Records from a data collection
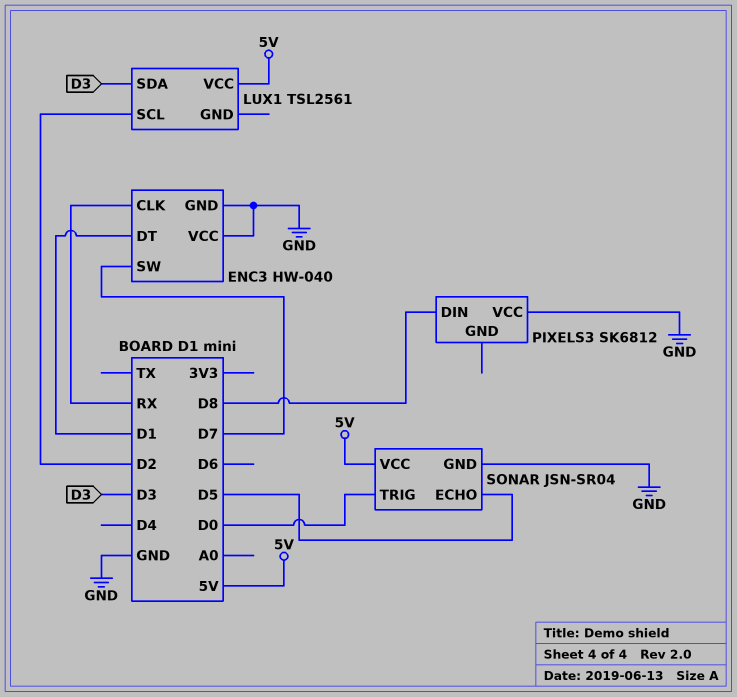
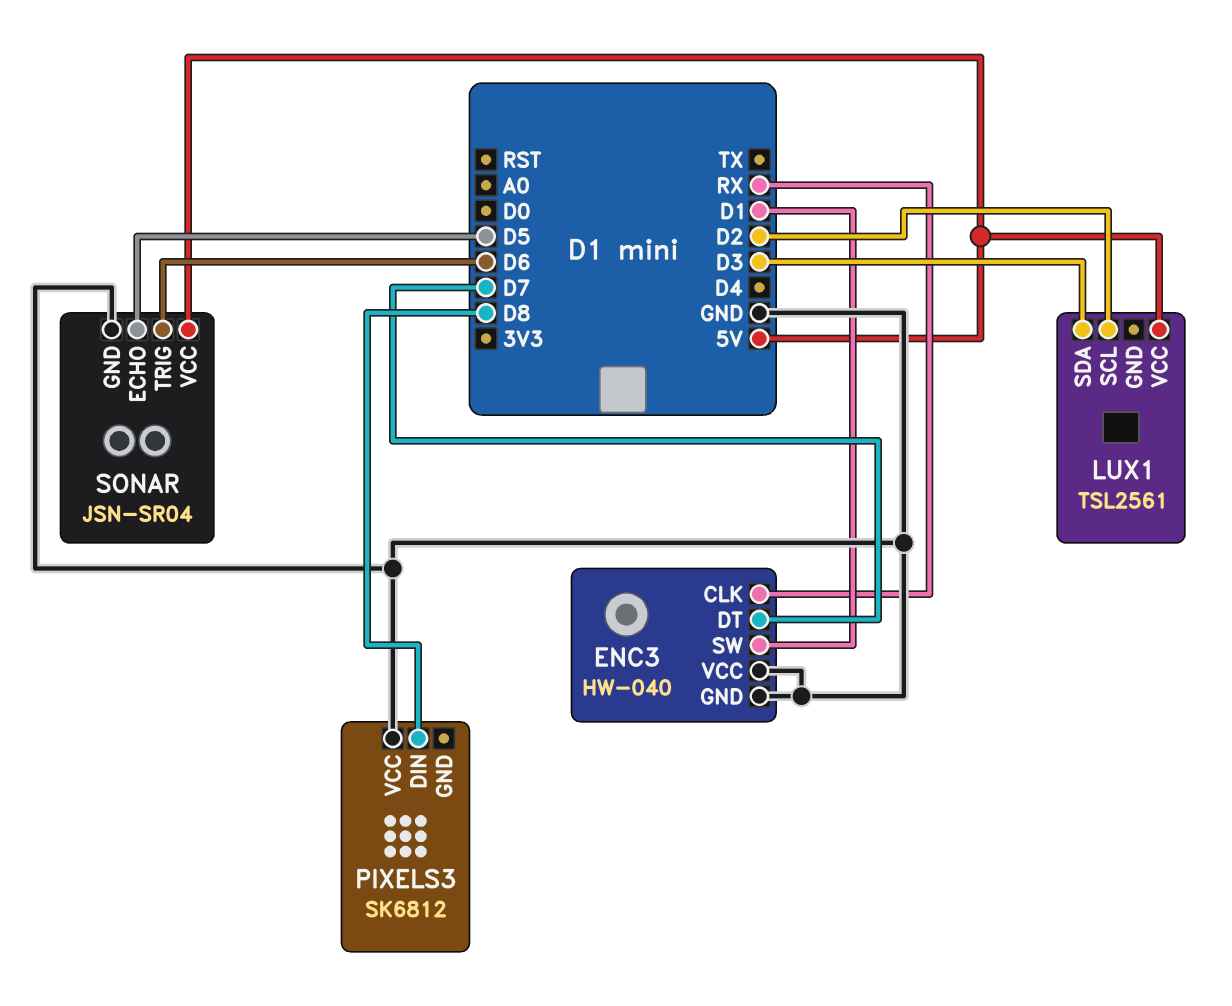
ENC3 pin DT: D1 -> D7
ENC3 pin SW: D7 -> D1
SONAR pin TRIG: D0 -> D6

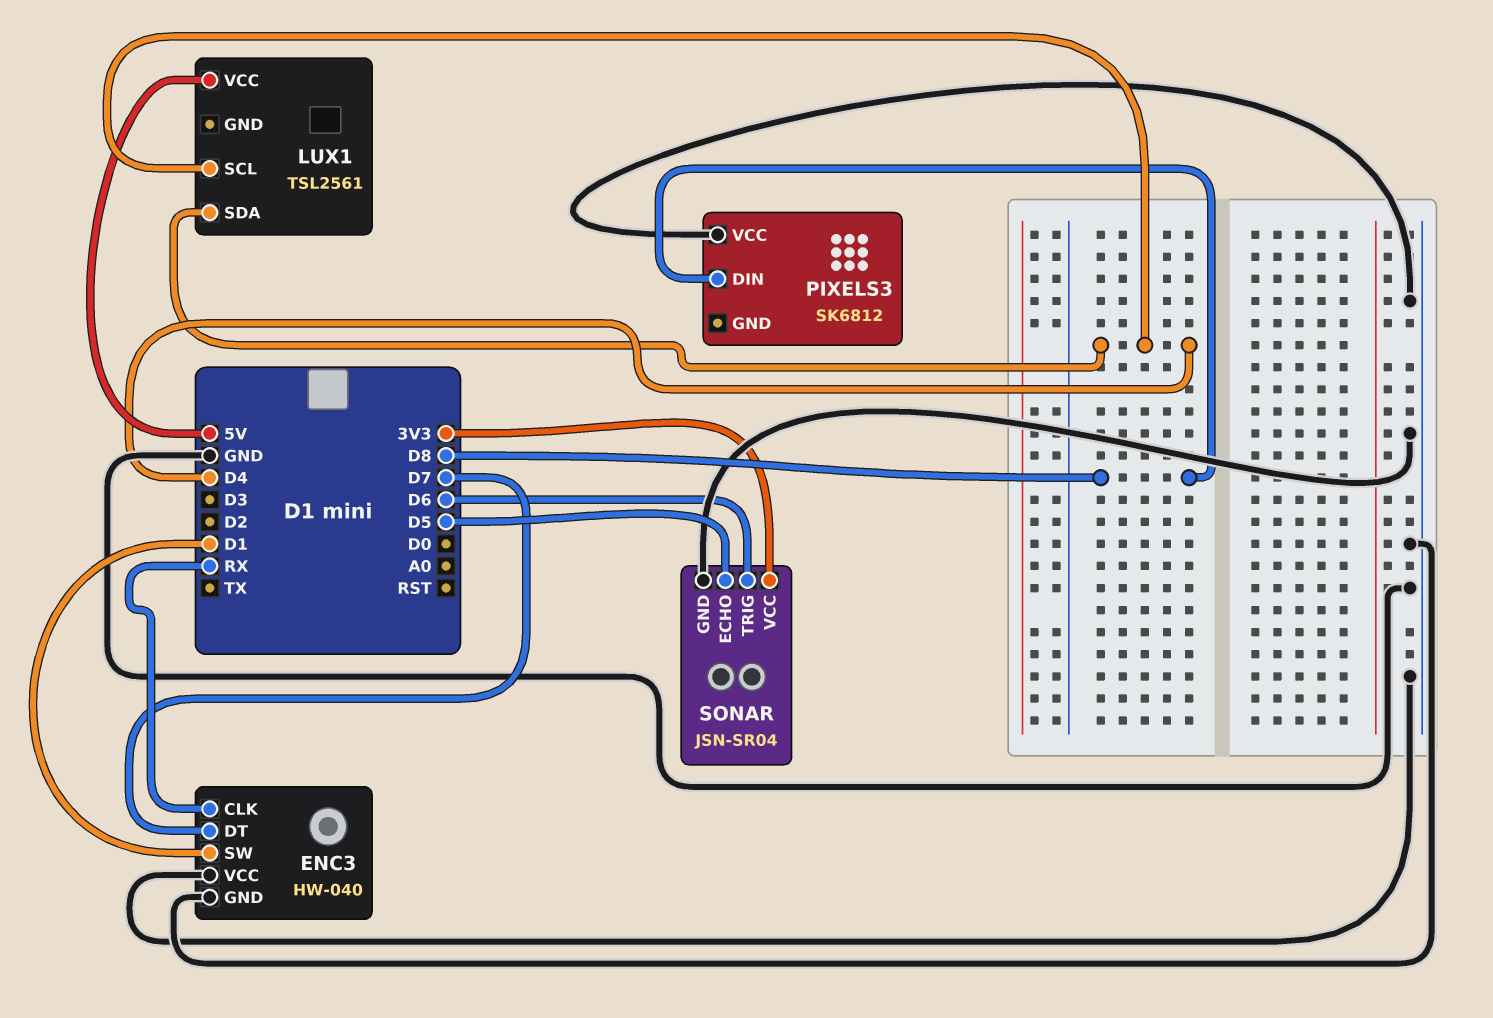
LUX1 pin SCL: D2 -> D4
LUX1 pin SDA: D3 -> D4
SONAR pin VCC: 5V -> 3V3

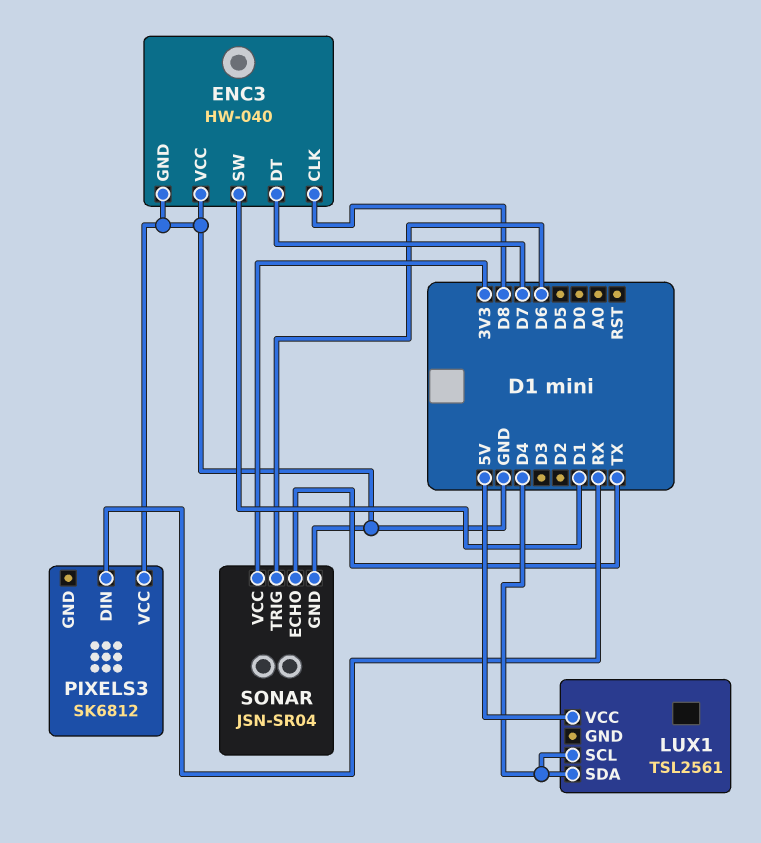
ENC3 pin CLK: RX -> D8
PIXELS3 pin DIN: D8 -> RX
SONAR pin ECHO: D5 -> TX

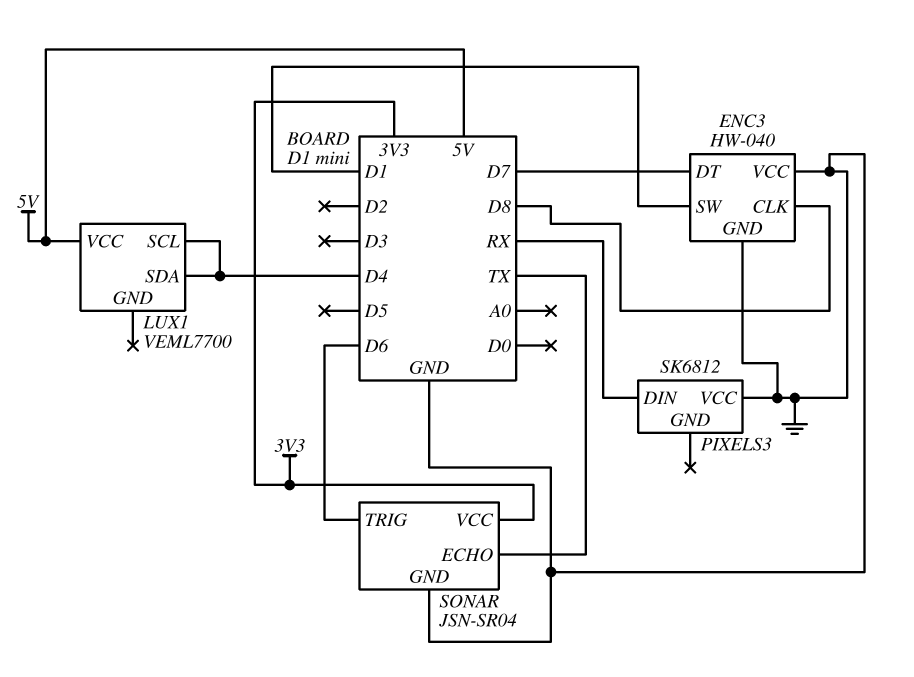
LUX1: TSL2561 -> VEML7700

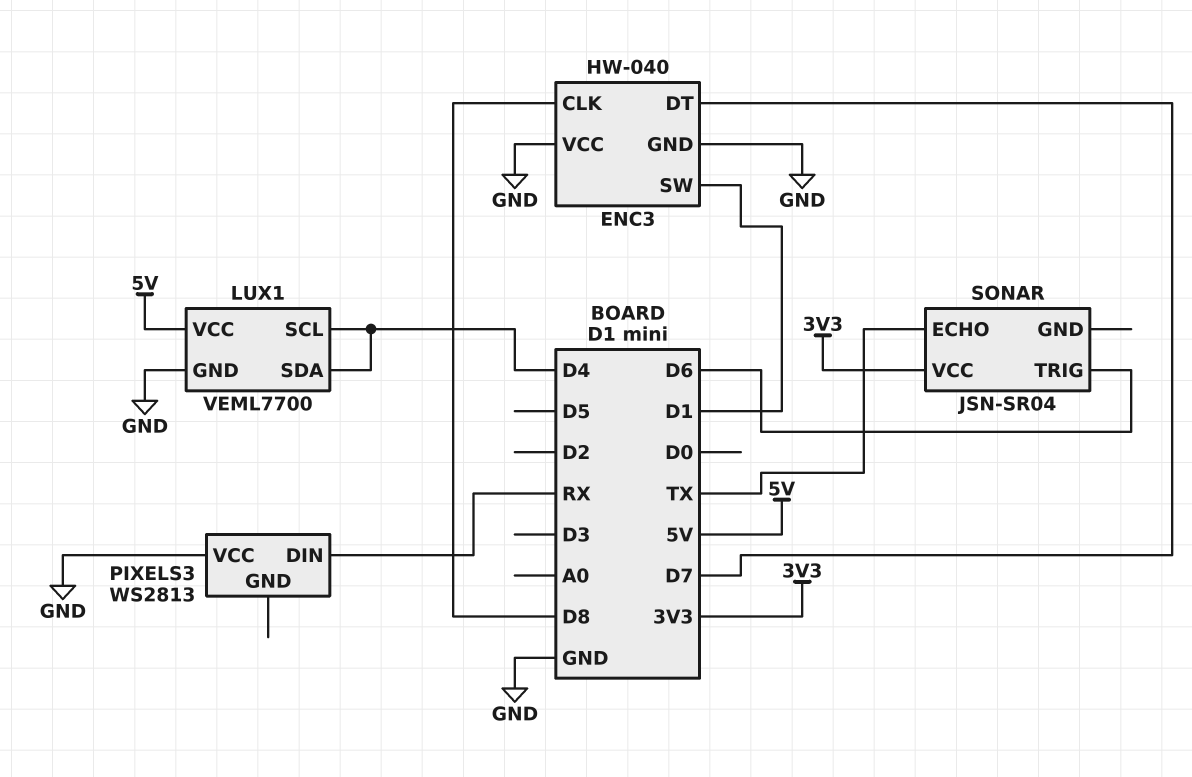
LUX1 pin GND: none -> GND
PIXELS3: SK6812 -> WS2813
SONAR pin GND: GND -> none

* PROBLEM TO SOLVE
From the first line to the last, write out the data above exactly. Omit the pictures.

* RESULT
ENC3 pin DT: D1 -> D7
ENC3 pin SW: D7 -> D1
SONAR pin TRIG: D0 -> D6

LUX1 pin SCL: D2 -> D4
LUX1 pin SDA: D3 -> D4
SONAR pin VCC: 5V -> 3V3

ENC3 pin CLK: RX -> D8
PIXELS3 pin DIN: D8 -> RX
SONAR pin ECHO: D5 -> TX

LUX1: TSL2561 -> VEML7700

LUX1 pin GND: none -> GND
PIXELS3: SK6812 -> WS2813
SONAR pin GND: GND -> none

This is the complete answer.